THE TASK: Each line from the start of the data below through the one containing "Q103: PNP (B" must be reproduced exactly.
--- LISTED ENTRIES ---
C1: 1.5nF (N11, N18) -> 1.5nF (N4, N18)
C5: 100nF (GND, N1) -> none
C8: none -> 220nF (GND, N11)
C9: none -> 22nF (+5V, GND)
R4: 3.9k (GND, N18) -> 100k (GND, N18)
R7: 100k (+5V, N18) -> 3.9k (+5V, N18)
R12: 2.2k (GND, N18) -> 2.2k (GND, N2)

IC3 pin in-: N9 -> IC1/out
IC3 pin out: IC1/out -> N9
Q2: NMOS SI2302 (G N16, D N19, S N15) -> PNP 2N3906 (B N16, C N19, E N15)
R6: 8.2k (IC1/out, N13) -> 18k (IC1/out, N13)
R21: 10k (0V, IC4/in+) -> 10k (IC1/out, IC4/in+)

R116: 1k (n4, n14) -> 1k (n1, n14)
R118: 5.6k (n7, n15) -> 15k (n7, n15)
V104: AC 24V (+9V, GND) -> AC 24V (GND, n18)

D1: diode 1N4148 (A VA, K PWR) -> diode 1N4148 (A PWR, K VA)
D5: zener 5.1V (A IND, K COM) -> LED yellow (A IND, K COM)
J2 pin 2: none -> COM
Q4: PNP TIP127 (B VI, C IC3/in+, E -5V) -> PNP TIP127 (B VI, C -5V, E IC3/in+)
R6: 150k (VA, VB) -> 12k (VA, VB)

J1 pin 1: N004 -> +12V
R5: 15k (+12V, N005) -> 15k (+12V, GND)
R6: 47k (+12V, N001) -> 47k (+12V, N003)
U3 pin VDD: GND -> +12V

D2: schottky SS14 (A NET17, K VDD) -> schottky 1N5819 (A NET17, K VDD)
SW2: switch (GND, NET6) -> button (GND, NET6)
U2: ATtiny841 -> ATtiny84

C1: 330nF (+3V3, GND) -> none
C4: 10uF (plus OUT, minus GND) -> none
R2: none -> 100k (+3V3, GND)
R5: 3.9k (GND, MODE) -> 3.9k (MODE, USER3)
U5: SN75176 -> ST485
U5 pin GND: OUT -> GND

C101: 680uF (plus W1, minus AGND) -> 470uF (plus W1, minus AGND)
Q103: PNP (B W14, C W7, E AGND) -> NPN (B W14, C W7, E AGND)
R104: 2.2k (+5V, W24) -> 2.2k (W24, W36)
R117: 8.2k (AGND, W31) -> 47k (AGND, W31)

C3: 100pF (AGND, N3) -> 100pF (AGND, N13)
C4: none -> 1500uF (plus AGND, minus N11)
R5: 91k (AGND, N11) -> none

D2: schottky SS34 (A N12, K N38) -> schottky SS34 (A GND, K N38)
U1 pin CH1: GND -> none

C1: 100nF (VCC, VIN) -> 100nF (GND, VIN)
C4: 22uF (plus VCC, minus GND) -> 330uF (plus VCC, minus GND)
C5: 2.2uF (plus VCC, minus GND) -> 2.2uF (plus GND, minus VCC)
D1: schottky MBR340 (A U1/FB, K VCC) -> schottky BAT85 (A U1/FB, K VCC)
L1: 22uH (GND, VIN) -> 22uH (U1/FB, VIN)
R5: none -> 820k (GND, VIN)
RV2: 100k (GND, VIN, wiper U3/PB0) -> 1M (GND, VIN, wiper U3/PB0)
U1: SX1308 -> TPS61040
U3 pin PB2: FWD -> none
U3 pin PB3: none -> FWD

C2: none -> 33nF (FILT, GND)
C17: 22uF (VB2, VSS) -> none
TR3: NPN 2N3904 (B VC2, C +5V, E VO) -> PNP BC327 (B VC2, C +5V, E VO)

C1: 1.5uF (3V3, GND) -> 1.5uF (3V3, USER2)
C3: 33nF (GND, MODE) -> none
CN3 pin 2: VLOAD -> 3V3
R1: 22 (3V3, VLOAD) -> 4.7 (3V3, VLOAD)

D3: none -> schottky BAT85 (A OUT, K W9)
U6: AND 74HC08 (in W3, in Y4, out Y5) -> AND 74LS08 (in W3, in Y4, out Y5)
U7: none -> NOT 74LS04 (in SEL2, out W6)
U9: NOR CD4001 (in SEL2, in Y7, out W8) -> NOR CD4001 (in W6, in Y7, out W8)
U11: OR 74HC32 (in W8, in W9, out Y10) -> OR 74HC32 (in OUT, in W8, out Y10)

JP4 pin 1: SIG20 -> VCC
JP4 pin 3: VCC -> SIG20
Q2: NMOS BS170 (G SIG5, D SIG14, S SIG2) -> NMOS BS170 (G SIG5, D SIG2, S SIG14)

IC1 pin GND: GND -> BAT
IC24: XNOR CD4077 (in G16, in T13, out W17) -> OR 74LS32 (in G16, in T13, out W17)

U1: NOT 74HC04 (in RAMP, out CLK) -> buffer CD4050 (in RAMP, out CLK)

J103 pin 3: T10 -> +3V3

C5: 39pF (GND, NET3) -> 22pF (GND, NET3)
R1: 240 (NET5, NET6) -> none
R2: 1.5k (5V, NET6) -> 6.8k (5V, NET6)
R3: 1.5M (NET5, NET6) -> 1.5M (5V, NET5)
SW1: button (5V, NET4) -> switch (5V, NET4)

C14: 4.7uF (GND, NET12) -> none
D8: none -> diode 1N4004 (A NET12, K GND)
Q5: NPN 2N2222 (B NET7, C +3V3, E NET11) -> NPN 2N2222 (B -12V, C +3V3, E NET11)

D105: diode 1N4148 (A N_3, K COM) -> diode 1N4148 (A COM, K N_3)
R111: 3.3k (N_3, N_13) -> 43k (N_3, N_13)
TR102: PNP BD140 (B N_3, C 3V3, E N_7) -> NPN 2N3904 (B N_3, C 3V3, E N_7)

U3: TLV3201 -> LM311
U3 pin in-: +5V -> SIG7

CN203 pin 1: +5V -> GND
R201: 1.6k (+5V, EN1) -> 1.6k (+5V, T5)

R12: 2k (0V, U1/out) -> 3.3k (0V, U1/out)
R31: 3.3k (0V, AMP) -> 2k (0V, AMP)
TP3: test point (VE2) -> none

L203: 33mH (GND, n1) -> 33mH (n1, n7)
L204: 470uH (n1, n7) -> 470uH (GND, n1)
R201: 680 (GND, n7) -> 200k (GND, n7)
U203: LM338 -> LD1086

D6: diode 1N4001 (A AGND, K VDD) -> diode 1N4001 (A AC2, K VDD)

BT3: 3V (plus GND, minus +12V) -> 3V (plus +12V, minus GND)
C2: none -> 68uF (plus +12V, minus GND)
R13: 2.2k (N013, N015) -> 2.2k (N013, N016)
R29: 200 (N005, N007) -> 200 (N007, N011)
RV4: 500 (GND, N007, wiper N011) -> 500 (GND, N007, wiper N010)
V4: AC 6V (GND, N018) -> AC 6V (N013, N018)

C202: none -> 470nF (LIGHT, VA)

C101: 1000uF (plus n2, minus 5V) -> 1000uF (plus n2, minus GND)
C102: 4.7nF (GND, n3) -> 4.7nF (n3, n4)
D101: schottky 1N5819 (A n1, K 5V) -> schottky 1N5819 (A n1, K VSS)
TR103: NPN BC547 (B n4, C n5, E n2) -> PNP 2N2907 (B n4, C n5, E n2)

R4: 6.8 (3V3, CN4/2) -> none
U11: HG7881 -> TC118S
---
RESULT FOR THIS EXERCISE:
C1: 1.5nF (N11, N18) -> 1.5nF (N4, N18)
C5: 100nF (GND, N1) -> none
C8: none -> 220nF (GND, N11)
C9: none -> 22nF (+5V, GND)
R4: 3.9k (GND, N18) -> 100k (GND, N18)
R7: 100k (+5V, N18) -> 3.9k (+5V, N18)
R12: 2.2k (GND, N18) -> 2.2k (GND, N2)

IC3 pin in-: N9 -> IC1/out
IC3 pin out: IC1/out -> N9
Q2: NMOS SI2302 (G N16, D N19, S N15) -> PNP 2N3906 (B N16, C N19, E N15)
R6: 8.2k (IC1/out, N13) -> 18k (IC1/out, N13)
R21: 10k (0V, IC4/in+) -> 10k (IC1/out, IC4/in+)

R116: 1k (n4, n14) -> 1k (n1, n14)
R118: 5.6k (n7, n15) -> 15k (n7, n15)
V104: AC 24V (+9V, GND) -> AC 24V (GND, n18)

D1: diode 1N4148 (A VA, K PWR) -> diode 1N4148 (A PWR, K VA)
D5: zener 5.1V (A IND, K COM) -> LED yellow (A IND, K COM)
J2 pin 2: none -> COM
Q4: PNP TIP127 (B VI, C IC3/in+, E -5V) -> PNP TIP127 (B VI, C -5V, E IC3/in+)
R6: 150k (VA, VB) -> 12k (VA, VB)

J1 pin 1: N004 -> +12V
R5: 15k (+12V, N005) -> 15k (+12V, GND)
R6: 47k (+12V, N001) -> 47k (+12V, N003)
U3 pin VDD: GND -> +12V

D2: schottky SS14 (A NET17, K VDD) -> schottky 1N5819 (A NET17, K VDD)
SW2: switch (GND, NET6) -> button (GND, NET6)
U2: ATtiny841 -> ATtiny84

C1: 330nF (+3V3, GND) -> none
C4: 10uF (plus OUT, minus GND) -> none
R2: none -> 100k (+3V3, GND)
R5: 3.9k (GND, MODE) -> 3.9k (MODE, USER3)
U5: SN75176 -> ST485
U5 pin GND: OUT -> GND

C101: 680uF (plus W1, minus AGND) -> 470uF (plus W1, minus AGND)
Q103: PNP (B W14, C W7, E AGND) -> NPN (B W14, C W7, E AGND)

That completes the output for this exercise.